» **Record set**
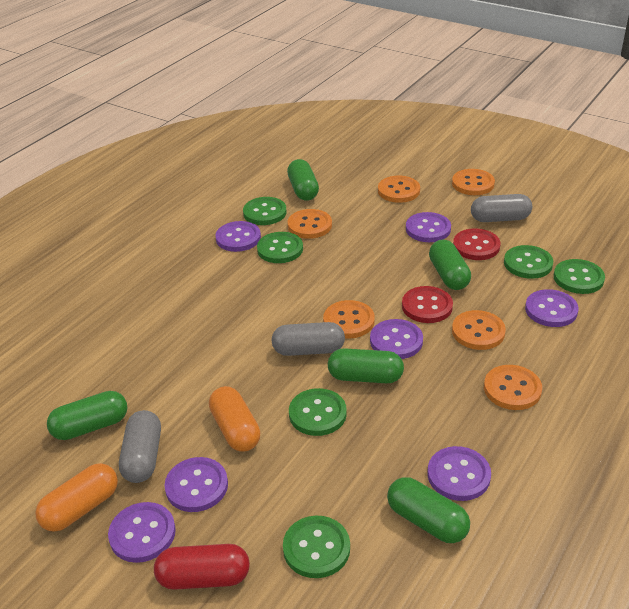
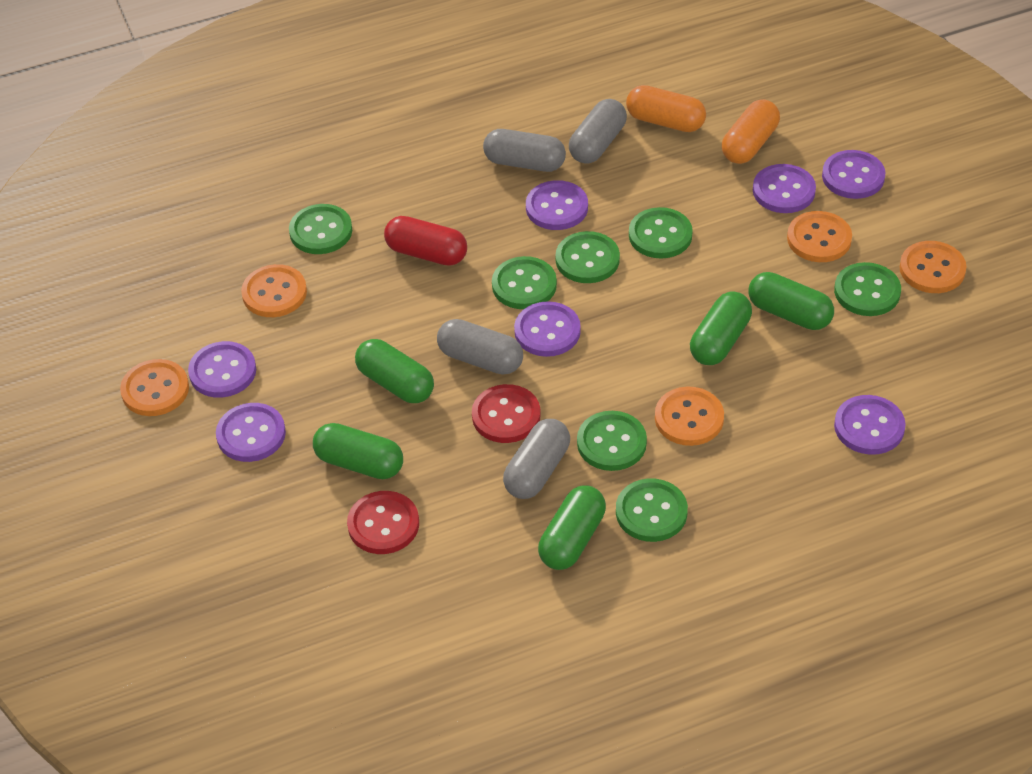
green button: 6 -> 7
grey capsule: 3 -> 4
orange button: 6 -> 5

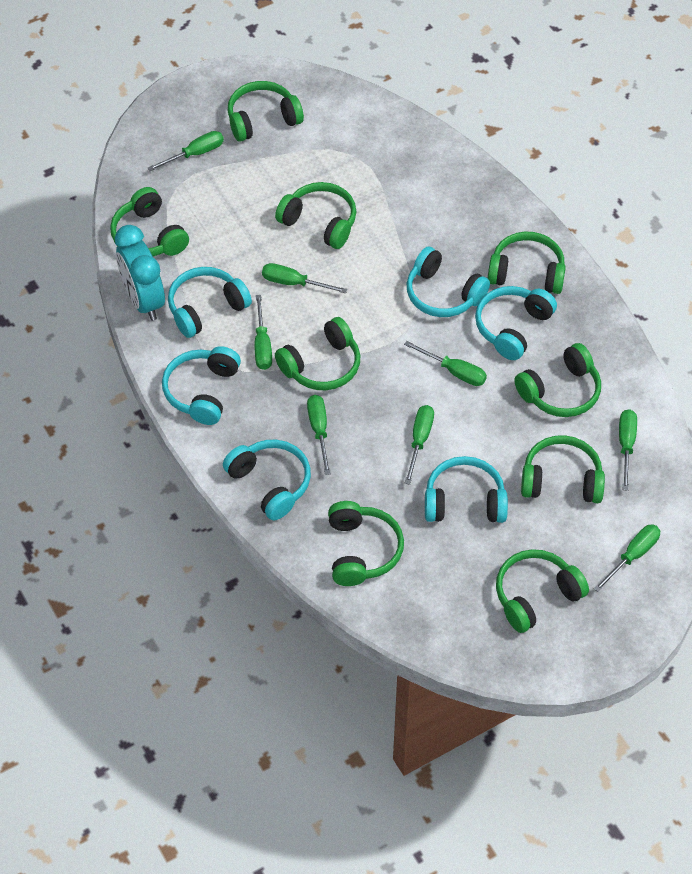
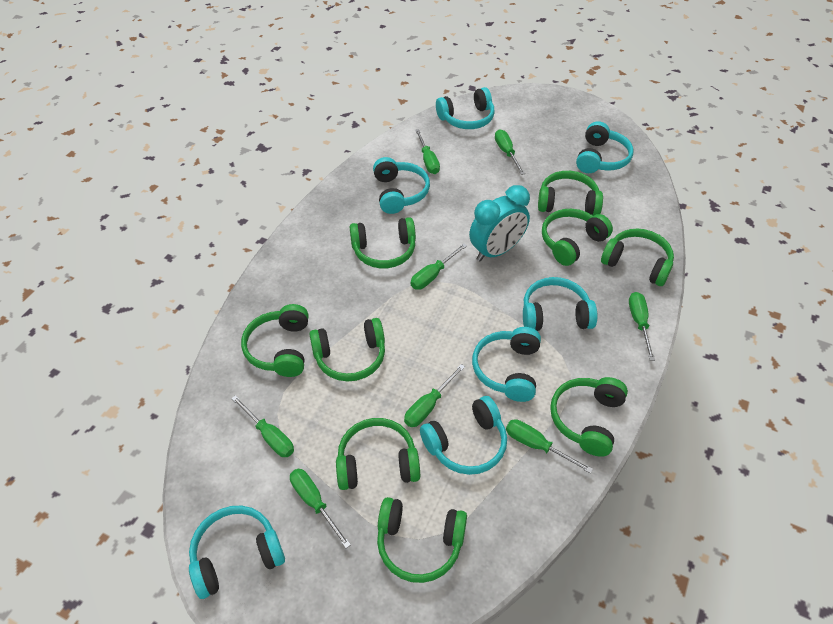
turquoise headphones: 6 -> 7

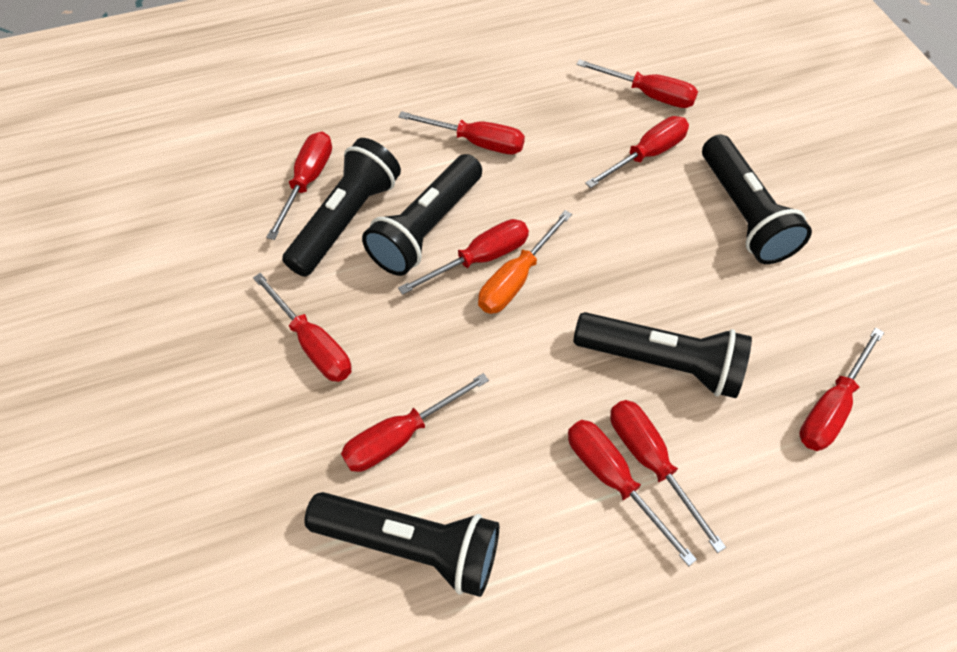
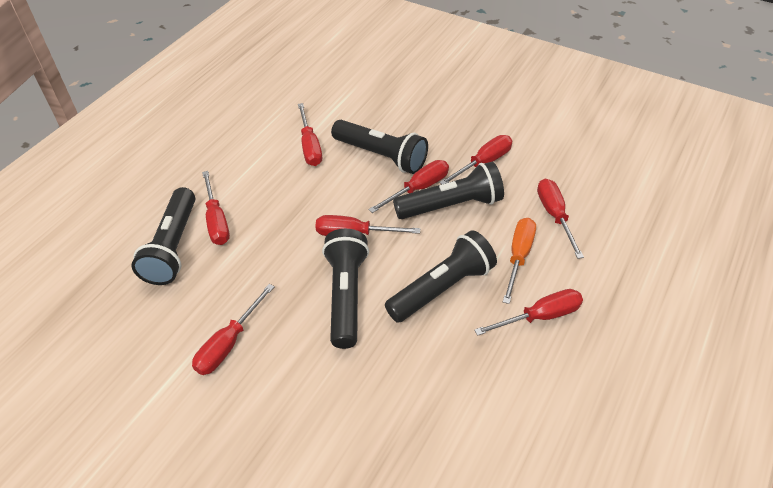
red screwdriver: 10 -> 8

» **Task prompt**
Because the pictures are not wanted, retype only the text of every record, exactly as given.

» **Task response**
green button: 6 -> 7
grey capsule: 3 -> 4
orange button: 6 -> 5

turquoise headphones: 6 -> 7

red screwdriver: 10 -> 8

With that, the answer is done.